__Work request__
Take the lines of the data below from the very first through the line containing "The camera went 10" and output them exactly, pictures excluded.
[Data segment Boundary: Start]
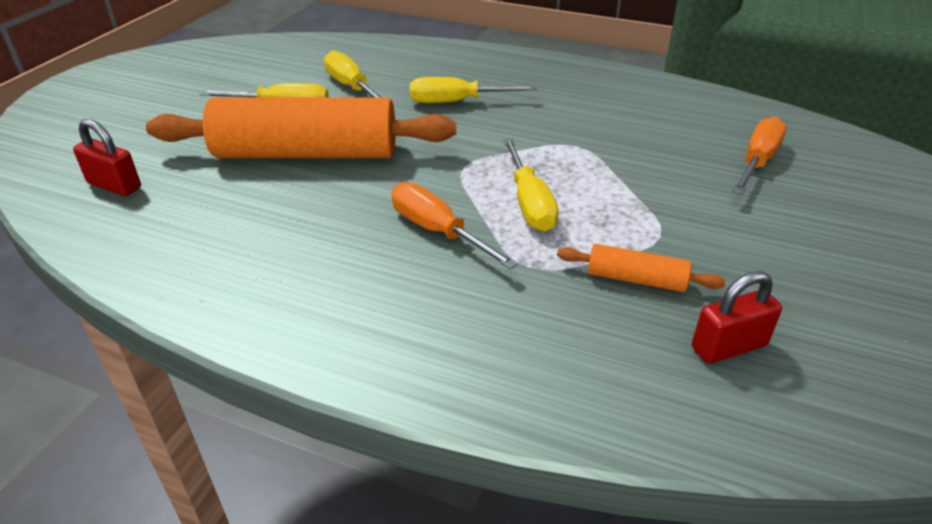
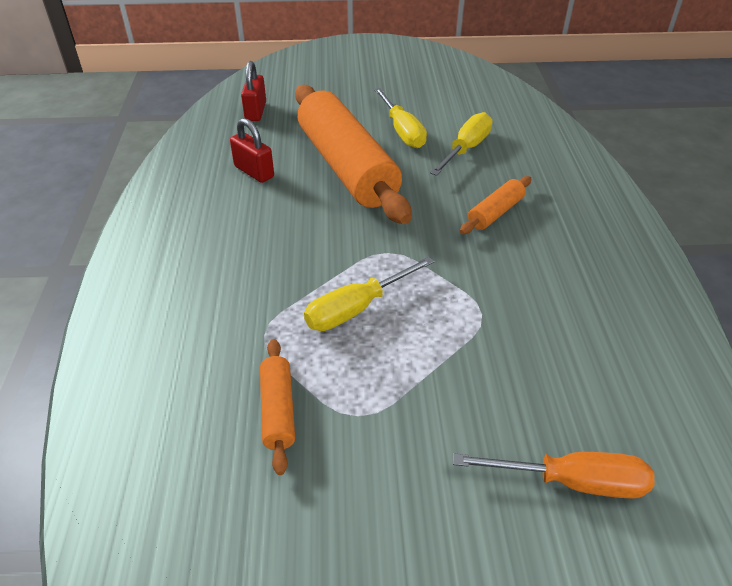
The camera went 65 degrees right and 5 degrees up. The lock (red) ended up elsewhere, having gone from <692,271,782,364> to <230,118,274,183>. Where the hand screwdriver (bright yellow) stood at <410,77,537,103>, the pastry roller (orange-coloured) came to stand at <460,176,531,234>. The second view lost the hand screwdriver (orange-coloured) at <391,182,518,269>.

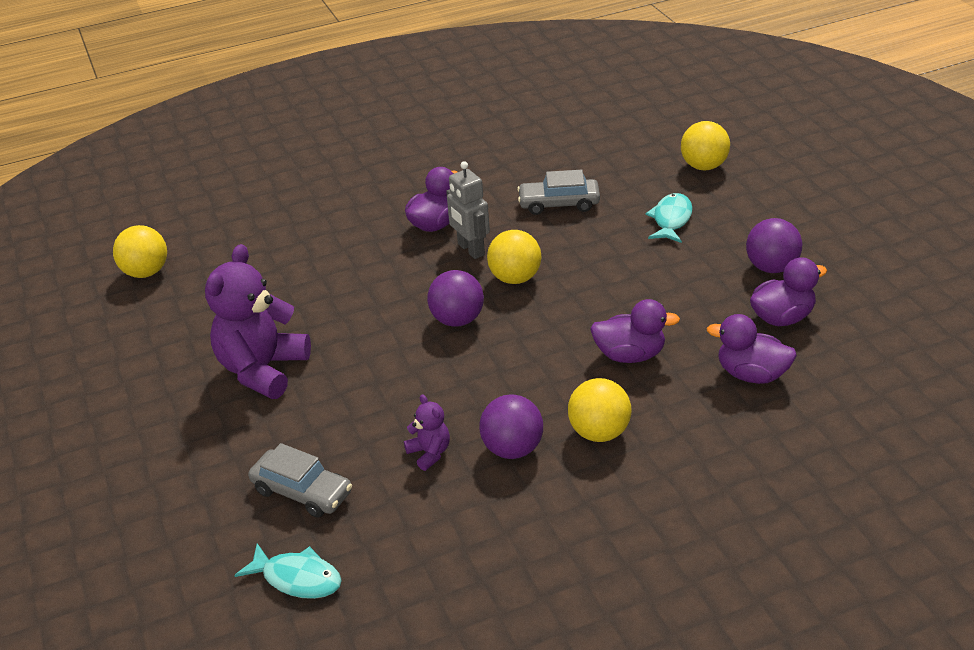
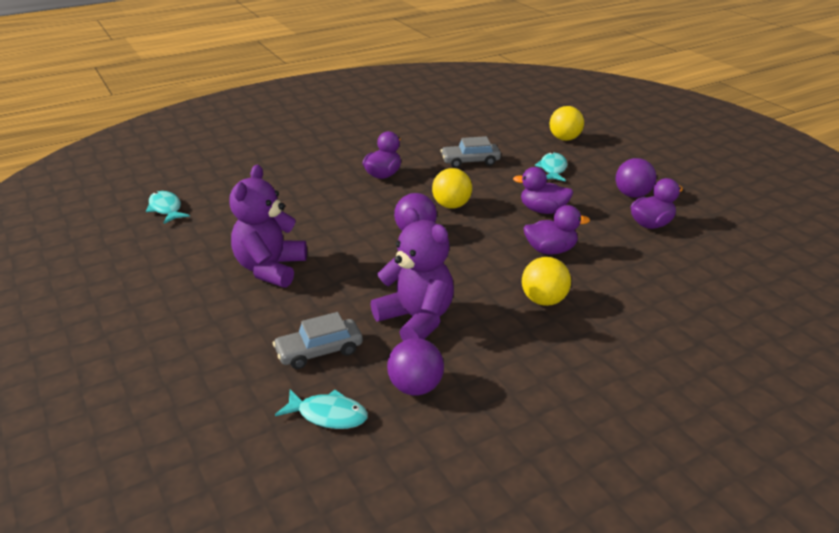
The camera went 10 degrees left and 5 degrees down. Where the ball (bright yellow) stood at <113,225,167,278>, the fish figure (teal) came to stand at <146,191,190,224>. The car (ash-grey) at <248,443,352,518> ended up facing another way, 135 degrees clockwise from before. The size of the stuffed bear (violet) at <404,394,450,471> changed by a factor of 2.19. The ball (violet) ended up elsewhere, having gone from <479,395,543,459> to <387,338,444,396>. The toy duck (violet) ended up elsewhere, having gone from <707,314,797,384> to <513,167,573,214>. The second view lost the toy robot (ash-grey) at <446,161,490,259>.

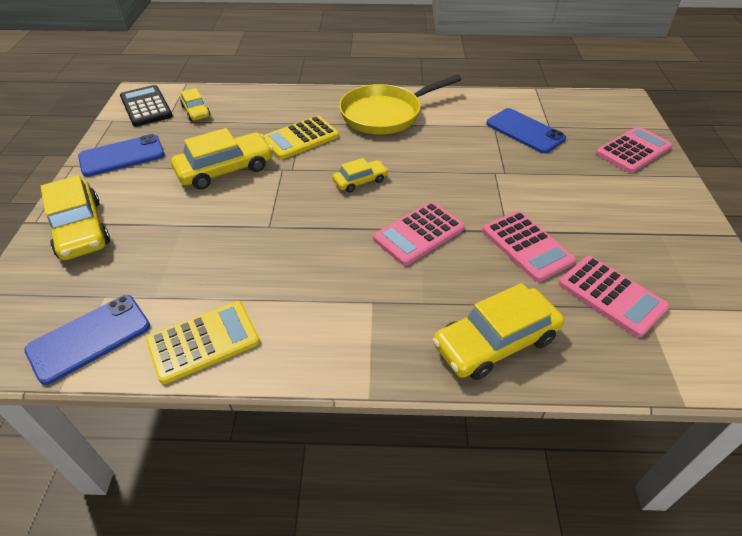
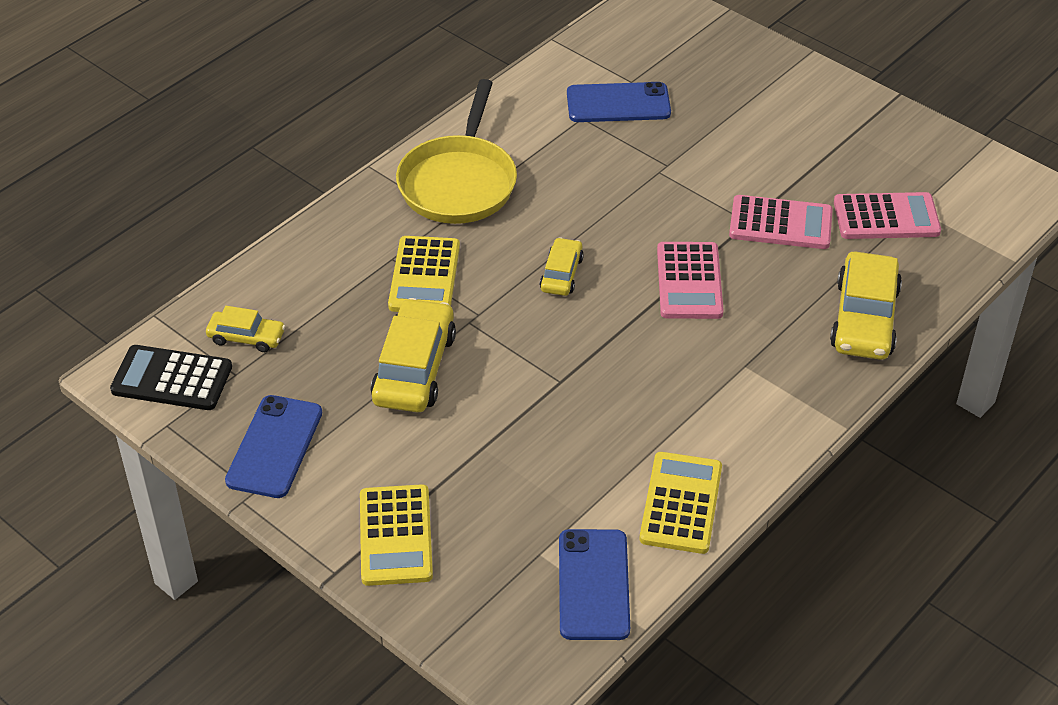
The camera went 50 degrees left and 0 degrees up. Where the car (bright yellow) stood at <40,175,110,260>, the adding machine (bright yellow) came to stand at <360,484,433,586>. The second view lost the adding machine (pink) at <596,126,672,173>.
[Data segment Boundary: End]
__Task result__
The camera went 65 degrees right and 5 degrees up. The lock (red) ended up elsewhere, having gone from <692,271,782,364> to <230,118,274,183>. Where the hand screwdriver (bright yellow) stood at <410,77,537,103>, the pastry roller (orange-coloured) came to stand at <460,176,531,234>. The second view lost the hand screwdriver (orange-coloured) at <391,182,518,269>.

The camera went 10 degrees left and 5 degrees down. Where the ball (bright yellow) stood at <113,225,167,278>, the fish figure (teal) came to stand at <146,191,190,224>. The car (ash-grey) at <248,443,352,518> ended up facing another way, 135 degrees clockwise from before. The size of the stuffed bear (violet) at <404,394,450,471> changed by a factor of 2.19. The ball (violet) ended up elsewhere, having gone from <479,395,543,459> to <387,338,444,396>. The toy duck (violet) ended up elsewhere, having gone from <707,314,797,384> to <513,167,573,214>. The second view lost the toy robot (ash-grey) at <446,161,490,259>.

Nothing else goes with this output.